The entries below contain a line with "(406, 314) = (349, 183): red" and a line with "(155, 396) = (198, 290): none". Quote exactly those two lines and all lines between them.

■ **Supplied records**
»»
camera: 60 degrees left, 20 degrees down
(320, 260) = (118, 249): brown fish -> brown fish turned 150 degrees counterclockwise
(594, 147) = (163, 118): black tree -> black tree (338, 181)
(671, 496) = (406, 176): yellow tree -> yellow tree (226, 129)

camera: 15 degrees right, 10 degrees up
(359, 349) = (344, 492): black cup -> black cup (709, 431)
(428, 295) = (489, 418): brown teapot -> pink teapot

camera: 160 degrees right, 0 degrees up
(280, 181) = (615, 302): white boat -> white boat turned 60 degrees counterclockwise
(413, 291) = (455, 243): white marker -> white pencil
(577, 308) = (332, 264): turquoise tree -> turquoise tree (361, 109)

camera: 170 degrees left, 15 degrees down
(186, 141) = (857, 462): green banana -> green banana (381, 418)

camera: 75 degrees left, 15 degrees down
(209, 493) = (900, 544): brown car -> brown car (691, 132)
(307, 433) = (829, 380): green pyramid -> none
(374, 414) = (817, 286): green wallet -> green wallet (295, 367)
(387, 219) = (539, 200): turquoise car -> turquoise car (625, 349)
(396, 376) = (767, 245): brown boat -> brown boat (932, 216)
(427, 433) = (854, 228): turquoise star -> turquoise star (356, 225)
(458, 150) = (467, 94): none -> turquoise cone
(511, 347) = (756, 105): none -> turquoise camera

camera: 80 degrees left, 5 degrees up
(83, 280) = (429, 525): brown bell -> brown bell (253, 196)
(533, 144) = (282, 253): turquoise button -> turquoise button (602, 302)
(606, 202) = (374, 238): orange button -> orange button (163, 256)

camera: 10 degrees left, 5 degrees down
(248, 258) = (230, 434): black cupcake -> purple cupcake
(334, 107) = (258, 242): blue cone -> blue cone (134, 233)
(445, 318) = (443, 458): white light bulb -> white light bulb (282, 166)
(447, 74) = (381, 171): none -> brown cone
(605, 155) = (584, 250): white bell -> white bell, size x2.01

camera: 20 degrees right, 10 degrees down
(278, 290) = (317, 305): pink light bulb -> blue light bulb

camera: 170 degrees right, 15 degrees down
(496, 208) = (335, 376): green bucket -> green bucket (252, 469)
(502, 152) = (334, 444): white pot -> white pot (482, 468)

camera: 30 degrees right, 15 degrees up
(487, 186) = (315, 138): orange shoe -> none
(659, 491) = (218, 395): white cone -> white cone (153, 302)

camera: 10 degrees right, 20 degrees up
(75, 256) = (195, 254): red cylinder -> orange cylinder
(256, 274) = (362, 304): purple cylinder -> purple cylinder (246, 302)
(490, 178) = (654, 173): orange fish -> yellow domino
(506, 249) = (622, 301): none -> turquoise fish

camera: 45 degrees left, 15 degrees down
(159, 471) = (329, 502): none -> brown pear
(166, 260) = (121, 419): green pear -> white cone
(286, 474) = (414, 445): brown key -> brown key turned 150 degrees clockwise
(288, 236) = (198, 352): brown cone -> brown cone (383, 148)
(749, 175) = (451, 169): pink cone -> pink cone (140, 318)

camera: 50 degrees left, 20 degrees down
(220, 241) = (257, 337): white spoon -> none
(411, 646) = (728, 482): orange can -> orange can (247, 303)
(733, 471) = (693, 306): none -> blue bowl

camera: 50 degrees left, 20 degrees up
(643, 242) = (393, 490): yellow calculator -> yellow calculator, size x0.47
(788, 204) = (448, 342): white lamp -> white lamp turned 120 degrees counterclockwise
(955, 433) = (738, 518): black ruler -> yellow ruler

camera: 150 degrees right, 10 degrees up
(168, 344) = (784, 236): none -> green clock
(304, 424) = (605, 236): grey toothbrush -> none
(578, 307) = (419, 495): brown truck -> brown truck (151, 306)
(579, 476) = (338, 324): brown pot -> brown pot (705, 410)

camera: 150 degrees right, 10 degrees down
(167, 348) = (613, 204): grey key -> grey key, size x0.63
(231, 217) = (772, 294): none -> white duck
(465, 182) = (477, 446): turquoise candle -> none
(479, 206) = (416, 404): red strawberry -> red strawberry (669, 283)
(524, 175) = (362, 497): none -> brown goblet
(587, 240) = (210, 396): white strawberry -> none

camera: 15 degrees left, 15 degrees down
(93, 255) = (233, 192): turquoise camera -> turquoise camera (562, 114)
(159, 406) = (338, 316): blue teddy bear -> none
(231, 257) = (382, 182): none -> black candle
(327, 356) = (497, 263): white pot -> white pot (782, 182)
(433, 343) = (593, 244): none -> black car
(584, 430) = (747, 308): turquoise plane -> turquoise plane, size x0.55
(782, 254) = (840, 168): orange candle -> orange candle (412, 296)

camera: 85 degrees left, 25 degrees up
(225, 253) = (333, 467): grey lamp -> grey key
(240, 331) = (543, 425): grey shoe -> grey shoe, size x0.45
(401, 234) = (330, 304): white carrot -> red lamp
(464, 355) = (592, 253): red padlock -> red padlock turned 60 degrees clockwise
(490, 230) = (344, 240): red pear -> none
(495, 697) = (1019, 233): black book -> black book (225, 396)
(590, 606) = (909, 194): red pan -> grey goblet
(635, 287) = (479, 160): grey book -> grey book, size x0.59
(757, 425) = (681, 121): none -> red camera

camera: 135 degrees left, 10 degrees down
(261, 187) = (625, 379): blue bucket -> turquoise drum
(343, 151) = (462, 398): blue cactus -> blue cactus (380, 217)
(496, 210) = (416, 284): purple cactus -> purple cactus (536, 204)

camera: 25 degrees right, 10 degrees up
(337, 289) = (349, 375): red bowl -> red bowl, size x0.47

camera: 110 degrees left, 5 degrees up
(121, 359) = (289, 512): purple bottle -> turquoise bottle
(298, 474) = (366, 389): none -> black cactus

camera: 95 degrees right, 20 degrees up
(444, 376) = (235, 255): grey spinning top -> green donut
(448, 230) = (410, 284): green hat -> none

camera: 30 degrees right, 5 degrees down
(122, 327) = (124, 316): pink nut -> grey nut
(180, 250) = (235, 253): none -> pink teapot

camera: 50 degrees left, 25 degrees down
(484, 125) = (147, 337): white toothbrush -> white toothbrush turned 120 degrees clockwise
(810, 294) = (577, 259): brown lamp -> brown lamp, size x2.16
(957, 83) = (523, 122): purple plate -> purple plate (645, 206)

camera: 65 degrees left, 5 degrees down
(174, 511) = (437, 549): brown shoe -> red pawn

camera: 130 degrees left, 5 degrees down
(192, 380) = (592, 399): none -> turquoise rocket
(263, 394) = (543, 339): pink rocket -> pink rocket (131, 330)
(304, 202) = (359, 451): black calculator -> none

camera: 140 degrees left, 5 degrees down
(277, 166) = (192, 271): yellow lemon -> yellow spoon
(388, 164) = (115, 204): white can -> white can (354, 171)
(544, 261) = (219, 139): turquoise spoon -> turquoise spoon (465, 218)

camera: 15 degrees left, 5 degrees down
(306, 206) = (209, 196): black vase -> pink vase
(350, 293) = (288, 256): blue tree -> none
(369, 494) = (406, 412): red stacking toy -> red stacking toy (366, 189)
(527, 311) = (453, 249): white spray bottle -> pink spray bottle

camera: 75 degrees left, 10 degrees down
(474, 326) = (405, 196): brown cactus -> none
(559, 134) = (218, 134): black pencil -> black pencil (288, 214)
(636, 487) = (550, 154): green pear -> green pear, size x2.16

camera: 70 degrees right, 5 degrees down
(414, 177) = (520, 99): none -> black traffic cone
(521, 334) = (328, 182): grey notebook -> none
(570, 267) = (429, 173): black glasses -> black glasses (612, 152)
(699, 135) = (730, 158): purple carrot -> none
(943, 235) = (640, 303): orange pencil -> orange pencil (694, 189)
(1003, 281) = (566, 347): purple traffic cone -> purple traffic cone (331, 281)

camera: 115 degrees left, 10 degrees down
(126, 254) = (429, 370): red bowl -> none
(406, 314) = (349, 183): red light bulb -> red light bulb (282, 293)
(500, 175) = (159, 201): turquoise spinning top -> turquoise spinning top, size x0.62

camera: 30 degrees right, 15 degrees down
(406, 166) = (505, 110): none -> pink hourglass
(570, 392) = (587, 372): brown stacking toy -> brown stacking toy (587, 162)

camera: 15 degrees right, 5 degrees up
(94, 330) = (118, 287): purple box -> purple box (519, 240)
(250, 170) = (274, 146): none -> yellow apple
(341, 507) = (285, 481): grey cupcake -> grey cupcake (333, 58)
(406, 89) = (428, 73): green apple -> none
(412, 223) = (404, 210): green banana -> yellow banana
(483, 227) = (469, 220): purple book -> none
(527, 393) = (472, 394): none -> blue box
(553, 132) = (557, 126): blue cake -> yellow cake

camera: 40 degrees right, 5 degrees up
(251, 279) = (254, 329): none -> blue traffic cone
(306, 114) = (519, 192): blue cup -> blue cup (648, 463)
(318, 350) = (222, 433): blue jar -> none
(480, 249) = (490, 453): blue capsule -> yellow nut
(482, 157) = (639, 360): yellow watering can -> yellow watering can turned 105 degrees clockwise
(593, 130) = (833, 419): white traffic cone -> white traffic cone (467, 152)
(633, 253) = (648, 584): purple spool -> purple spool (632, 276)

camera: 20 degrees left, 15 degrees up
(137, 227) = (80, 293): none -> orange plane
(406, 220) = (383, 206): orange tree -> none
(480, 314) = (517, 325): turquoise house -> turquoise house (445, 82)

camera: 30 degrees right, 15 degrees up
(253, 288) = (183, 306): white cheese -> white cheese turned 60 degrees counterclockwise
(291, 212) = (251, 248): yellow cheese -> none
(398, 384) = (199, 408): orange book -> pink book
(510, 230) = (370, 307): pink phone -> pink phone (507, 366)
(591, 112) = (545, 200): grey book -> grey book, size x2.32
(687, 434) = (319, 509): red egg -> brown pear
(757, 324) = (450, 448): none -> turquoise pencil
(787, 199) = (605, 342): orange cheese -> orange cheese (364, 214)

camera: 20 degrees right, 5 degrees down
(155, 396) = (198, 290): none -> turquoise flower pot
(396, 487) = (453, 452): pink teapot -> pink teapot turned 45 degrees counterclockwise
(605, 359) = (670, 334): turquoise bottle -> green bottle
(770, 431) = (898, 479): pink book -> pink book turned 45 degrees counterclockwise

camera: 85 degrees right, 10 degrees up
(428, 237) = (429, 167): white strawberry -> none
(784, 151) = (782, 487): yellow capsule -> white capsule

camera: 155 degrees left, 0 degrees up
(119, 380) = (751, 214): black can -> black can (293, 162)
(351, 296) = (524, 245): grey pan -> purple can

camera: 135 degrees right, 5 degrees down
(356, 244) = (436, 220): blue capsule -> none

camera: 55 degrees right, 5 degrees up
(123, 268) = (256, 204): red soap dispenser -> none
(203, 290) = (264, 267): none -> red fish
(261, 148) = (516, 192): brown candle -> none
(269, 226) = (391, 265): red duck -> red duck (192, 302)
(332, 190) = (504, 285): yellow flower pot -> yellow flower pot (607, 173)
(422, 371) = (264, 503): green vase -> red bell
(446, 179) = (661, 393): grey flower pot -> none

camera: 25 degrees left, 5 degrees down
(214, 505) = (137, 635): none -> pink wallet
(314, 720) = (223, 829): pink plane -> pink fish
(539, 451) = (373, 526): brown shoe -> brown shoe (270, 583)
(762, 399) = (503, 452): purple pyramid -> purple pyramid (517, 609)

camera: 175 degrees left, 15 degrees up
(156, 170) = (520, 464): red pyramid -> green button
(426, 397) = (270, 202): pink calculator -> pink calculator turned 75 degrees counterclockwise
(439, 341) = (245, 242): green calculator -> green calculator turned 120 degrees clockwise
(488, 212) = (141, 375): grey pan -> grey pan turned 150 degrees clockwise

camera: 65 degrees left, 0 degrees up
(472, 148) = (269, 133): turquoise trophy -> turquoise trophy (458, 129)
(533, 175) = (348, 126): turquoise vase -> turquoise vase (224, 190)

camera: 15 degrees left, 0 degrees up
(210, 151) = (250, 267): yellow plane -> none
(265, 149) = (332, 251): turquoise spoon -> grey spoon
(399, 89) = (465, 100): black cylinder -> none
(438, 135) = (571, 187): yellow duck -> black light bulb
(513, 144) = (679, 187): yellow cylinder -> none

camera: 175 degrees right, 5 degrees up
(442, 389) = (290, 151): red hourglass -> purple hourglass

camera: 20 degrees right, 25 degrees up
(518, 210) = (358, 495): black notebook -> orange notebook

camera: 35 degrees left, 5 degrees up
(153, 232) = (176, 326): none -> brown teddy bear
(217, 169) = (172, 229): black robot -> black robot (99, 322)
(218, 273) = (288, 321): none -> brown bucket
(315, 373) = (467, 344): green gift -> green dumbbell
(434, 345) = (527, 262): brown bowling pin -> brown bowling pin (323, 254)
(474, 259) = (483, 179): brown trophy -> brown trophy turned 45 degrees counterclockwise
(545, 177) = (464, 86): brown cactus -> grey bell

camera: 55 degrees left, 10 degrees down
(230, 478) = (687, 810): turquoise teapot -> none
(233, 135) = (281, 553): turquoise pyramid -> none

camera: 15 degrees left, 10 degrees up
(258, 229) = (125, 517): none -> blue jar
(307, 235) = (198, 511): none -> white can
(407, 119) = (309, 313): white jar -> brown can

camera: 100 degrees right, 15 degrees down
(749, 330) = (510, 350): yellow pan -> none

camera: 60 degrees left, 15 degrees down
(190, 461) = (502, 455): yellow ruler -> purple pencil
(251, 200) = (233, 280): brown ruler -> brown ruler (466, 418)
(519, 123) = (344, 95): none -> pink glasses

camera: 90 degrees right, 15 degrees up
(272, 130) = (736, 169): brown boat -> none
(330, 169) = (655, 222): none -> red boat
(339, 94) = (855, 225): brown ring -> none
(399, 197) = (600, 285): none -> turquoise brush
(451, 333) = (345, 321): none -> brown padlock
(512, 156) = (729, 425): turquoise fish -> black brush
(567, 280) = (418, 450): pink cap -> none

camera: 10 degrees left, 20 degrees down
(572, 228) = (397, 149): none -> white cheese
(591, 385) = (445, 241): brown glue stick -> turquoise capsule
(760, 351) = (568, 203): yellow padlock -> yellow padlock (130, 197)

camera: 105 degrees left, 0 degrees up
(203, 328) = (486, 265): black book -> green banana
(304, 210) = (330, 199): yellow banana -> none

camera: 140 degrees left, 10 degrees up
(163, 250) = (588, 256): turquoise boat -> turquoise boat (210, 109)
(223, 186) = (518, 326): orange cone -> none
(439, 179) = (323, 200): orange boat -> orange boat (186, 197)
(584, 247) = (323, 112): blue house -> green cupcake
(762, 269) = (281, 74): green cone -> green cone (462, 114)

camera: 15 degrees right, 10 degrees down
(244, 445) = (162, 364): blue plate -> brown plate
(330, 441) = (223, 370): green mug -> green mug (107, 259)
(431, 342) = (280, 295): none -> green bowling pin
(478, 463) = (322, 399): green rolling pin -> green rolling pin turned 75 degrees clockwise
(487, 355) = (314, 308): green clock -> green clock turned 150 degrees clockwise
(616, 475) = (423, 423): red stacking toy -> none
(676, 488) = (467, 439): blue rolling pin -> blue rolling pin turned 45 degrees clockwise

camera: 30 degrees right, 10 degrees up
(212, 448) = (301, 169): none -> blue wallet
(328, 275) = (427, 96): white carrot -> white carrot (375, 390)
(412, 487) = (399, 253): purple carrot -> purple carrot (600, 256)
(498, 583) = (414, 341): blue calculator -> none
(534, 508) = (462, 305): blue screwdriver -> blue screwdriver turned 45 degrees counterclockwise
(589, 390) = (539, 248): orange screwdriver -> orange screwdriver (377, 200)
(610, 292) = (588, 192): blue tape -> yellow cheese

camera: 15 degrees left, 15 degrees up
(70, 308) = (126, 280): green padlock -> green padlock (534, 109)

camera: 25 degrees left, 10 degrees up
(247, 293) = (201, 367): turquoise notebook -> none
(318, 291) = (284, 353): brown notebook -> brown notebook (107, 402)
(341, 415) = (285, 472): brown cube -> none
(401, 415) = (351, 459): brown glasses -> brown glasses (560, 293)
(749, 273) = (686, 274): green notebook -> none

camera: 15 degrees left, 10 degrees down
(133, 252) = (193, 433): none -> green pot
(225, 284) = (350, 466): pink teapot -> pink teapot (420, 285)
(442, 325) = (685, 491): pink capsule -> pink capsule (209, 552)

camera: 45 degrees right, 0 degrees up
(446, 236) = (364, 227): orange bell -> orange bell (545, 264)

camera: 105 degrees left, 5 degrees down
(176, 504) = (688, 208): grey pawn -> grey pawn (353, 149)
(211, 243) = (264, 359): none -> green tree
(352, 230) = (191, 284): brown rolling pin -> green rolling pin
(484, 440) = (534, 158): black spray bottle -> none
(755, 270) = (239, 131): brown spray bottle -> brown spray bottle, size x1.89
««
■ **Task solution**
(406, 314) = (349, 183): red light bulb -> red light bulb (282, 293)
(500, 175) = (159, 201): turquoise spinning top -> turquoise spinning top, size x0.62

camera: 30 degrees right, 15 degrees down
(406, 166) = (505, 110): none -> pink hourglass
(570, 392) = (587, 372): brown stacking toy -> brown stacking toy (587, 162)

camera: 15 degrees right, 5 degrees up
(94, 330) = (118, 287): purple box -> purple box (519, 240)
(250, 170) = (274, 146): none -> yellow apple
(341, 507) = (285, 481): grey cupcake -> grey cupcake (333, 58)
(406, 89) = (428, 73): green apple -> none
(412, 223) = (404, 210): green banana -> yellow banana
(483, 227) = (469, 220): purple book -> none
(527, 393) = (472, 394): none -> blue box
(553, 132) = (557, 126): blue cake -> yellow cake

camera: 40 degrees right, 5 degrees up
(251, 279) = (254, 329): none -> blue traffic cone
(306, 114) = (519, 192): blue cup -> blue cup (648, 463)
(318, 350) = (222, 433): blue jar -> none
(480, 249) = (490, 453): blue capsule -> yellow nut
(482, 157) = (639, 360): yellow watering can -> yellow watering can turned 105 degrees clockwise
(593, 130) = (833, 419): white traffic cone -> white traffic cone (467, 152)
(633, 253) = (648, 584): purple spool -> purple spool (632, 276)

camera: 20 degrees left, 15 degrees up
(137, 227) = (80, 293): none -> orange plane
(406, 220) = (383, 206): orange tree -> none
(480, 314) = (517, 325): turquoise house -> turquoise house (445, 82)

camera: 30 degrees right, 15 degrees up
(253, 288) = (183, 306): white cheese -> white cheese turned 60 degrees counterclockwise
(291, 212) = (251, 248): yellow cheese -> none
(398, 384) = (199, 408): orange book -> pink book
(510, 230) = (370, 307): pink phone -> pink phone (507, 366)
(591, 112) = (545, 200): grey book -> grey book, size x2.32
(687, 434) = (319, 509): red egg -> brown pear
(757, 324) = (450, 448): none -> turquoise pencil
(787, 199) = (605, 342): orange cheese -> orange cheese (364, 214)

camera: 20 degrees right, 5 degrees down
(155, 396) = (198, 290): none -> turquoise flower pot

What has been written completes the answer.